== Exercise material

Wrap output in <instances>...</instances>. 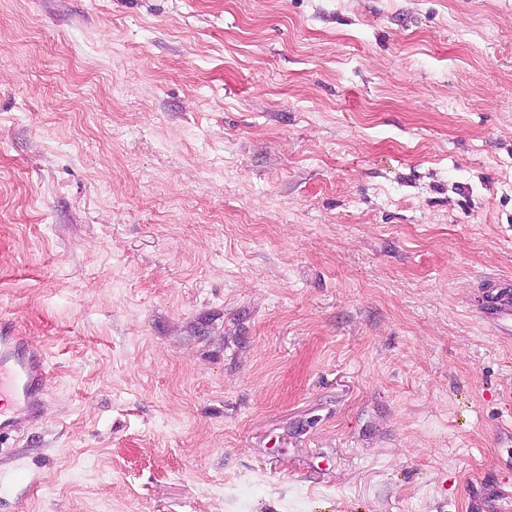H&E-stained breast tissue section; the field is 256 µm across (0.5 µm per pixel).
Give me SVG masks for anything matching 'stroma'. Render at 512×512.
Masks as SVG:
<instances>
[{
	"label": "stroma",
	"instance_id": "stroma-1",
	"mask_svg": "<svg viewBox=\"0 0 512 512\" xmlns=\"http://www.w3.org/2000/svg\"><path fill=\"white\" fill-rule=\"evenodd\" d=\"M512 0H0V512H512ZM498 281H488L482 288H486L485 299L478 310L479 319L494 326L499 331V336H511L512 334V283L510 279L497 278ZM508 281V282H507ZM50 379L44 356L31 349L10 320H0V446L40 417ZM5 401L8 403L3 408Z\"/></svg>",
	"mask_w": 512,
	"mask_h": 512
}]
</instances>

====

● **Short task**
Return, word for word, every line from the line with "Give me SVG" to the final line of the data.

● **Full output**
Give me SVG masks for anything matching 'stroma'. Render at 512×512.
Masks as SVG:
<instances>
[{
	"label": "stroma",
	"instance_id": "stroma-1",
	"mask_svg": "<svg viewBox=\"0 0 512 512\" xmlns=\"http://www.w3.org/2000/svg\"><path fill=\"white\" fill-rule=\"evenodd\" d=\"M512 0H0V512H512ZM498 281H488L482 288H486L485 299L478 310L479 319L494 326L499 331V336H511L512 334V283L510 279L497 278ZM508 281V282H507ZM50 379L44 356L31 349L10 320H0V446L40 417ZM5 401L8 403L3 408Z\"/></svg>",
	"mask_w": 512,
	"mask_h": 512
}]
</instances>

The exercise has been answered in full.